- Exercise goal
Establish how many lines of the material below contain the string "none". Return that number by itself.

- Study material
»»

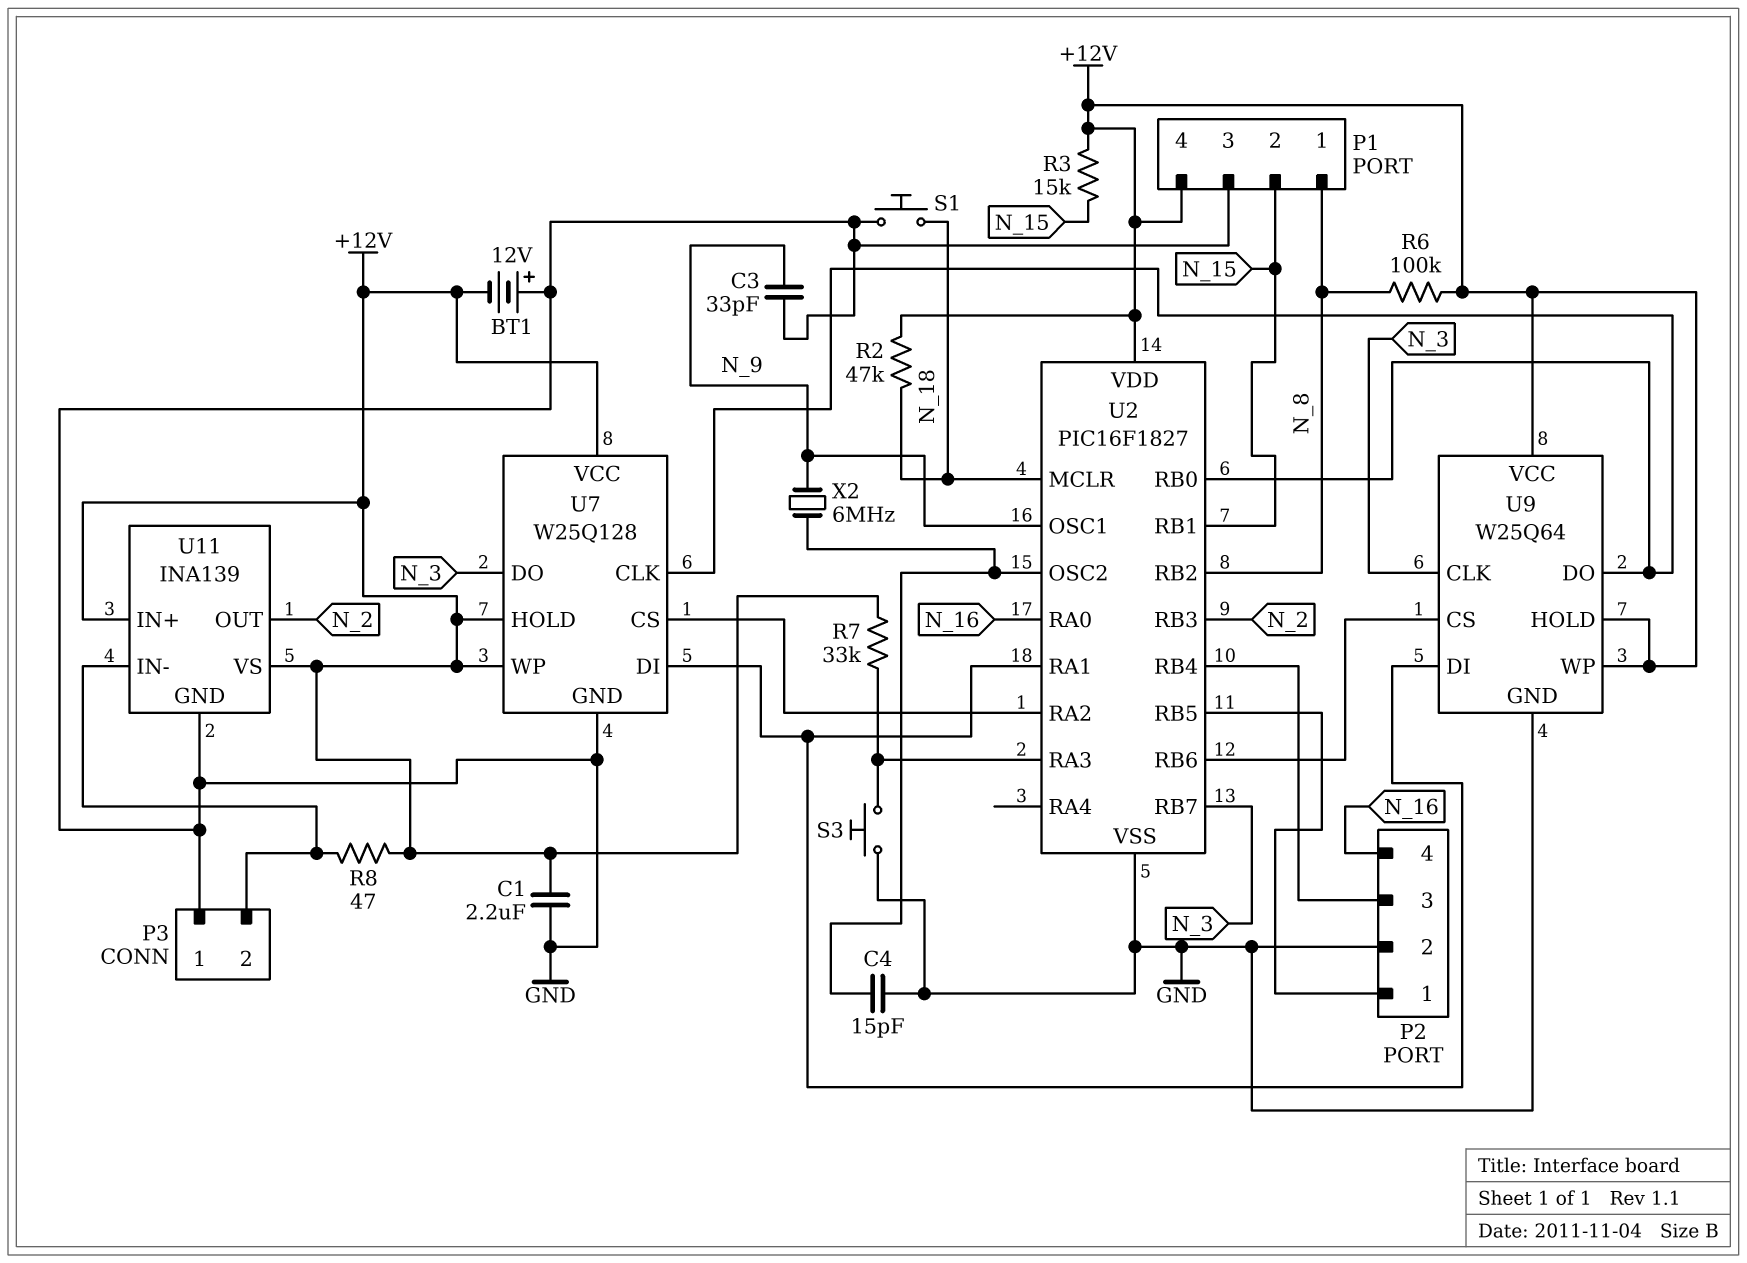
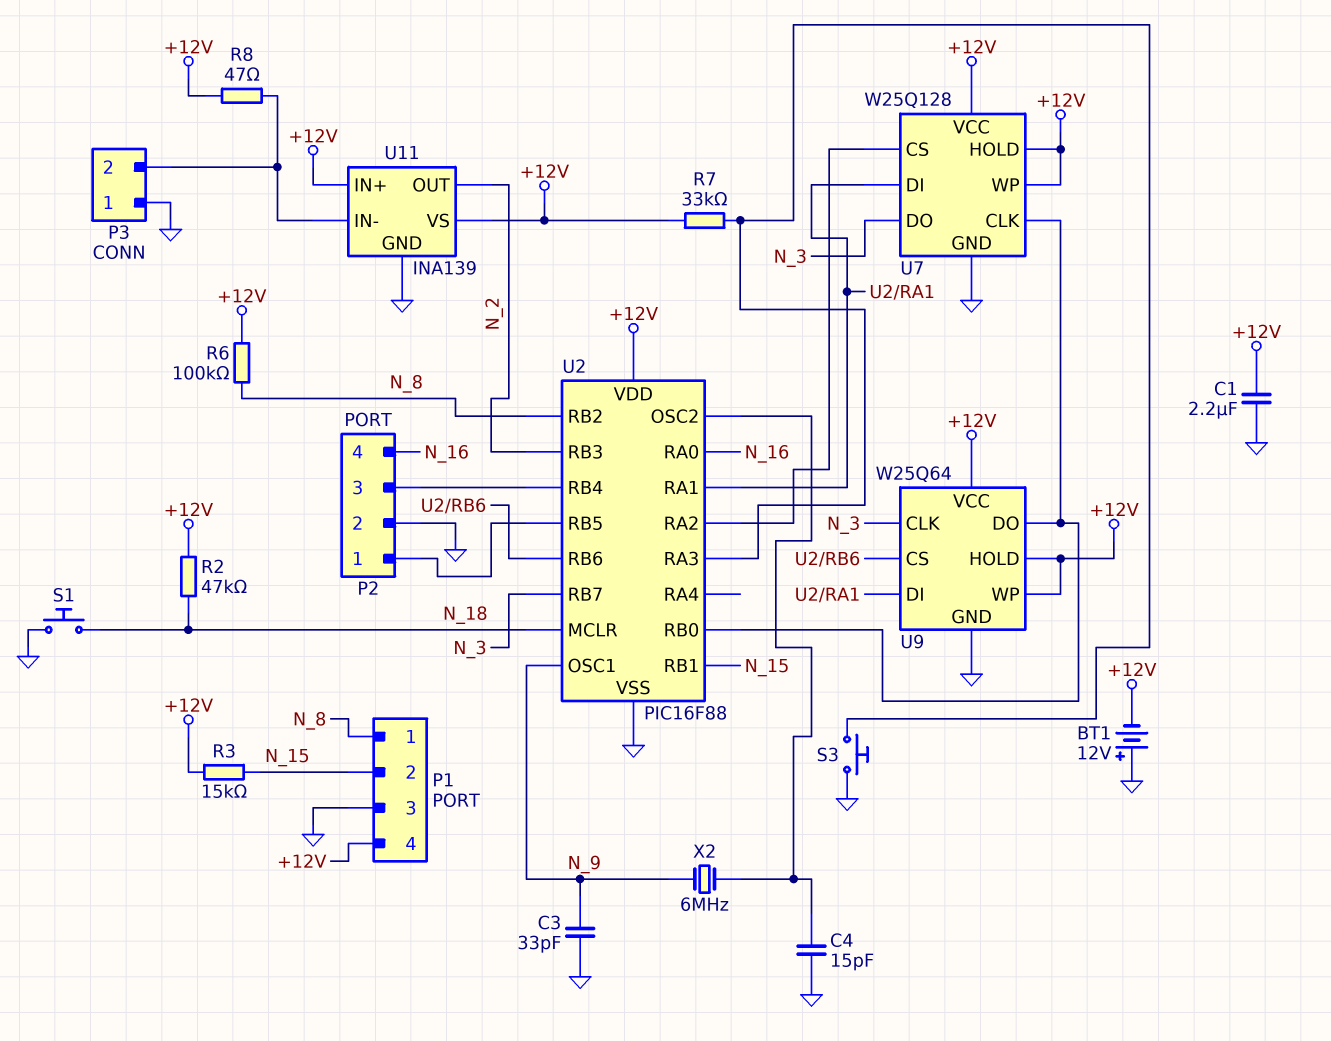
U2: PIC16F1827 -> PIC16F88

««
»»

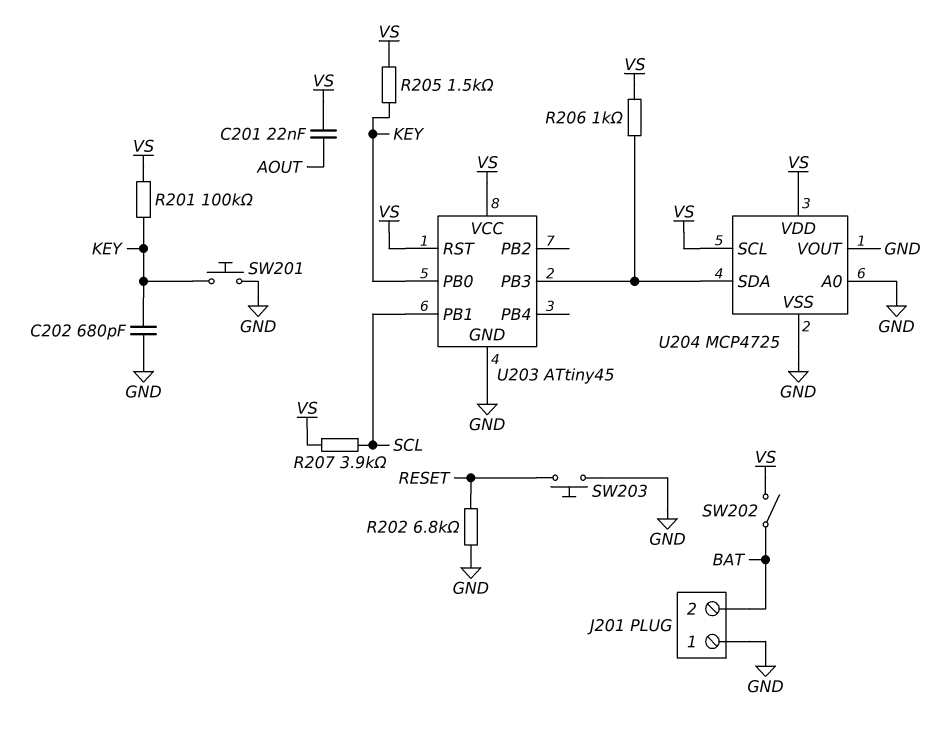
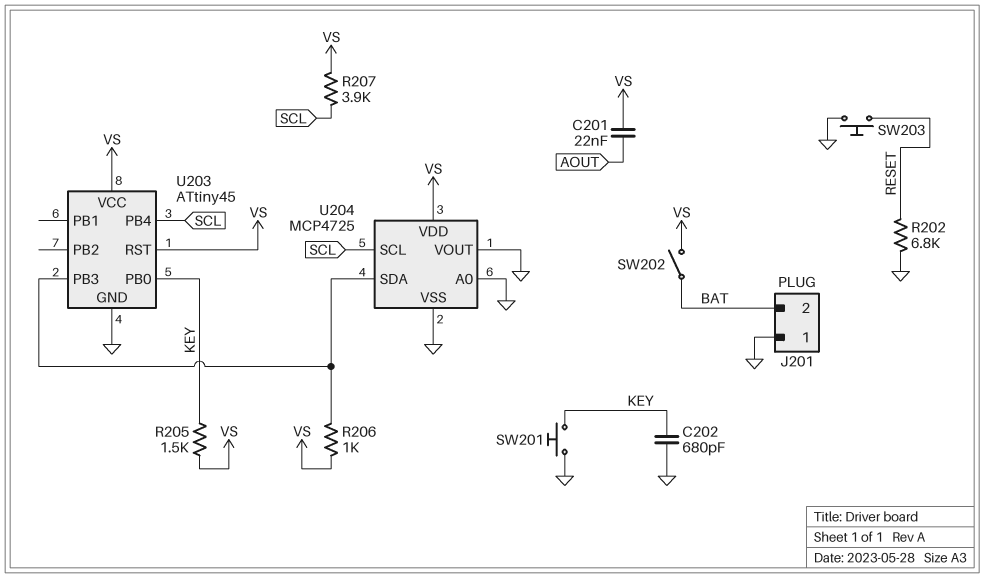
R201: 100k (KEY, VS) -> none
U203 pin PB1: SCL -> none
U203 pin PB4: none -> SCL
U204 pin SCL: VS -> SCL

««

- Exercise result
3